DATASET: Begin

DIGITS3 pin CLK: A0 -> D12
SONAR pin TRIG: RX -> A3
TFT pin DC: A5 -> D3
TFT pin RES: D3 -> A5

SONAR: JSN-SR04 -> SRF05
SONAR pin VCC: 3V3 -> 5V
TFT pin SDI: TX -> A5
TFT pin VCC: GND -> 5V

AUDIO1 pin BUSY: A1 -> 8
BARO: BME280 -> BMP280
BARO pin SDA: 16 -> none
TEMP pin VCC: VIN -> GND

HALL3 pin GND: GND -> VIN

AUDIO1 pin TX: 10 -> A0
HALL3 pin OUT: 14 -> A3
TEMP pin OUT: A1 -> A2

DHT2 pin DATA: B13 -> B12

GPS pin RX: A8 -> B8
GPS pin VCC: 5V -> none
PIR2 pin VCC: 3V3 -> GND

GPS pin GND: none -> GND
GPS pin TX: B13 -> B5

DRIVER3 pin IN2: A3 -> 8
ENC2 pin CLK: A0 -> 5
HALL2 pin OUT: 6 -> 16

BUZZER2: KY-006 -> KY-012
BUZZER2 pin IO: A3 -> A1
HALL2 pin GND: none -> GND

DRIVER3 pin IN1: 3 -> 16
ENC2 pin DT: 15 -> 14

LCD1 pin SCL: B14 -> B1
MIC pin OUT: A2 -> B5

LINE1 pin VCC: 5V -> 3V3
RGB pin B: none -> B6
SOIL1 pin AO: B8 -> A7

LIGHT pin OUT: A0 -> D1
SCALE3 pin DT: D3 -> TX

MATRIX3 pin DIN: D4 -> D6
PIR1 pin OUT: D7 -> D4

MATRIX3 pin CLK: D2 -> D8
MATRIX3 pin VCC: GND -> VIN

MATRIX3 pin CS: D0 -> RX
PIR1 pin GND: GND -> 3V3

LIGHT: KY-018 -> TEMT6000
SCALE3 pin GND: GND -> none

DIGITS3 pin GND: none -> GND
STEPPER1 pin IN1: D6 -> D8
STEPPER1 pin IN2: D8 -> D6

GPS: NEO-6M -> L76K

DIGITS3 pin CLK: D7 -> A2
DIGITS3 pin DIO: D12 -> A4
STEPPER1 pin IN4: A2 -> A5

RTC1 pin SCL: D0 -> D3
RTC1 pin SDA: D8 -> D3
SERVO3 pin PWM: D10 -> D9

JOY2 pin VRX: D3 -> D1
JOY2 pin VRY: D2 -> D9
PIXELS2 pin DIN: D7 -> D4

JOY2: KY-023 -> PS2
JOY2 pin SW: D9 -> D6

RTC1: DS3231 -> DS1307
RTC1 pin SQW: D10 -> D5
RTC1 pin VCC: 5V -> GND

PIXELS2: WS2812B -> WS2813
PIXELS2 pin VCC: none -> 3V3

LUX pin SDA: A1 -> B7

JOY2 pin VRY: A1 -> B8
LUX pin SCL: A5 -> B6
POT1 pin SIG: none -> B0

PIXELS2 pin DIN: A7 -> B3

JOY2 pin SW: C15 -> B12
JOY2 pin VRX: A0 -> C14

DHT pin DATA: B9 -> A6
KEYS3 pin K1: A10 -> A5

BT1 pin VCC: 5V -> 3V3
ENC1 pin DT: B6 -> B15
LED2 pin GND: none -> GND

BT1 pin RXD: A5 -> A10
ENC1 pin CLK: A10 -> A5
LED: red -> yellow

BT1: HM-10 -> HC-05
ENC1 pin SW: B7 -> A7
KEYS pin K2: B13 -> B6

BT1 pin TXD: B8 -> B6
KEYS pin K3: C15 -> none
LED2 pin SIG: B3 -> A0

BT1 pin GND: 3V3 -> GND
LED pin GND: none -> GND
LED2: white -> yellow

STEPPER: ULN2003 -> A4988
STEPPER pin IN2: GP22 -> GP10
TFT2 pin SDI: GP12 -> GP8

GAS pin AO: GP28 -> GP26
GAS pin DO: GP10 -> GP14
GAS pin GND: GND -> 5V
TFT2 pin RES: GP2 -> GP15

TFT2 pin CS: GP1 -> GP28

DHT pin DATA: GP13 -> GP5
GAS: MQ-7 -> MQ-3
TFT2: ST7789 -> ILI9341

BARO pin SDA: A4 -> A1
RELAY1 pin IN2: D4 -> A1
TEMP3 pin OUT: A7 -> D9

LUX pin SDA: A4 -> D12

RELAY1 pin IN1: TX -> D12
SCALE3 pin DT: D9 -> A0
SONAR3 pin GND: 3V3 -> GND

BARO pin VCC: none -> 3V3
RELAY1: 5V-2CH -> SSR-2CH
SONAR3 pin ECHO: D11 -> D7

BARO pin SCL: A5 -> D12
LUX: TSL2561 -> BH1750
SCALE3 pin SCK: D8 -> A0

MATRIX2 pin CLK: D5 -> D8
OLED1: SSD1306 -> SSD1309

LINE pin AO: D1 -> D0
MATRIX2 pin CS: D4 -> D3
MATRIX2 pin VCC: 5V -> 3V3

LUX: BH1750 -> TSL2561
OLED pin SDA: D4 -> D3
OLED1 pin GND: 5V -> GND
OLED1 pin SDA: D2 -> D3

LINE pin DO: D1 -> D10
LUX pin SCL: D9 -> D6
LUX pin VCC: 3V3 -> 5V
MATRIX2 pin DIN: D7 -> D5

DATASET: End

## ASSIGNMENT
Line by line, retype the whole listing exactly.

## ANSWER SECTION
DIGITS3 pin CLK: A0 -> D12
SONAR pin TRIG: RX -> A3
TFT pin DC: A5 -> D3
TFT pin RES: D3 -> A5

SONAR: JSN-SR04 -> SRF05
SONAR pin VCC: 3V3 -> 5V
TFT pin SDI: TX -> A5
TFT pin VCC: GND -> 5V

AUDIO1 pin BUSY: A1 -> 8
BARO: BME280 -> BMP280
BARO pin SDA: 16 -> none
TEMP pin VCC: VIN -> GND

HALL3 pin GND: GND -> VIN

AUDIO1 pin TX: 10 -> A0
HALL3 pin OUT: 14 -> A3
TEMP pin OUT: A1 -> A2

DHT2 pin DATA: B13 -> B12

GPS pin RX: A8 -> B8
GPS pin VCC: 5V -> none
PIR2 pin VCC: 3V3 -> GND

GPS pin GND: none -> GND
GPS pin TX: B13 -> B5

DRIVER3 pin IN2: A3 -> 8
ENC2 pin CLK: A0 -> 5
HALL2 pin OUT: 6 -> 16

BUZZER2: KY-006 -> KY-012
BUZZER2 pin IO: A3 -> A1
HALL2 pin GND: none -> GND

DRIVER3 pin IN1: 3 -> 16
ENC2 pin DT: 15 -> 14

LCD1 pin SCL: B14 -> B1
MIC pin OUT: A2 -> B5

LINE1 pin VCC: 5V -> 3V3
RGB pin B: none -> B6
SOIL1 pin AO: B8 -> A7

LIGHT pin OUT: A0 -> D1
SCALE3 pin DT: D3 -> TX

MATRIX3 pin DIN: D4 -> D6
PIR1 pin OUT: D7 -> D4

MATRIX3 pin CLK: D2 -> D8
MATRIX3 pin VCC: GND -> VIN

MATRIX3 pin CS: D0 -> RX
PIR1 pin GND: GND -> 3V3

LIGHT: KY-018 -> TEMT6000
SCALE3 pin GND: GND -> none

DIGITS3 pin GND: none -> GND
STEPPER1 pin IN1: D6 -> D8
STEPPER1 pin IN2: D8 -> D6

GPS: NEO-6M -> L76K

DIGITS3 pin CLK: D7 -> A2
DIGITS3 pin DIO: D12 -> A4
STEPPER1 pin IN4: A2 -> A5

RTC1 pin SCL: D0 -> D3
RTC1 pin SDA: D8 -> D3
SERVO3 pin PWM: D10 -> D9

JOY2 pin VRX: D3 -> D1
JOY2 pin VRY: D2 -> D9
PIXELS2 pin DIN: D7 -> D4

JOY2: KY-023 -> PS2
JOY2 pin SW: D9 -> D6

RTC1: DS3231 -> DS1307
RTC1 pin SQW: D10 -> D5
RTC1 pin VCC: 5V -> GND

PIXELS2: WS2812B -> WS2813
PIXELS2 pin VCC: none -> 3V3

LUX pin SDA: A1 -> B7

JOY2 pin VRY: A1 -> B8
LUX pin SCL: A5 -> B6
POT1 pin SIG: none -> B0

PIXELS2 pin DIN: A7 -> B3

JOY2 pin SW: C15 -> B12
JOY2 pin VRX: A0 -> C14

DHT pin DATA: B9 -> A6
KEYS3 pin K1: A10 -> A5

BT1 pin VCC: 5V -> 3V3
ENC1 pin DT: B6 -> B15
LED2 pin GND: none -> GND

BT1 pin RXD: A5 -> A10
ENC1 pin CLK: A10 -> A5
LED: red -> yellow

BT1: HM-10 -> HC-05
ENC1 pin SW: B7 -> A7
KEYS pin K2: B13 -> B6

BT1 pin TXD: B8 -> B6
KEYS pin K3: C15 -> none
LED2 pin SIG: B3 -> A0

BT1 pin GND: 3V3 -> GND
LED pin GND: none -> GND
LED2: white -> yellow

STEPPER: ULN2003 -> A4988
STEPPER pin IN2: GP22 -> GP10
TFT2 pin SDI: GP12 -> GP8

GAS pin AO: GP28 -> GP26
GAS pin DO: GP10 -> GP14
GAS pin GND: GND -> 5V
TFT2 pin RES: GP2 -> GP15

TFT2 pin CS: GP1 -> GP28

DHT pin DATA: GP13 -> GP5
GAS: MQ-7 -> MQ-3
TFT2: ST7789 -> ILI9341

BARO pin SDA: A4 -> A1
RELAY1 pin IN2: D4 -> A1
TEMP3 pin OUT: A7 -> D9

LUX pin SDA: A4 -> D12

RELAY1 pin IN1: TX -> D12
SCALE3 pin DT: D9 -> A0
SONAR3 pin GND: 3V3 -> GND

BARO pin VCC: none -> 3V3
RELAY1: 5V-2CH -> SSR-2CH
SONAR3 pin ECHO: D11 -> D7

BARO pin SCL: A5 -> D12
LUX: TSL2561 -> BH1750
SCALE3 pin SCK: D8 -> A0

MATRIX2 pin CLK: D5 -> D8
OLED1: SSD1306 -> SSD1309

LINE pin AO: D1 -> D0
MATRIX2 pin CS: D4 -> D3
MATRIX2 pin VCC: 5V -> 3V3

LUX: BH1750 -> TSL2561
OLED pin SDA: D4 -> D3
OLED1 pin GND: 5V -> GND
OLED1 pin SDA: D2 -> D3

LINE pin DO: D1 -> D10
LUX pin SCL: D9 -> D6
LUX pin VCC: 3V3 -> 5V
MATRIX2 pin DIN: D7 -> D5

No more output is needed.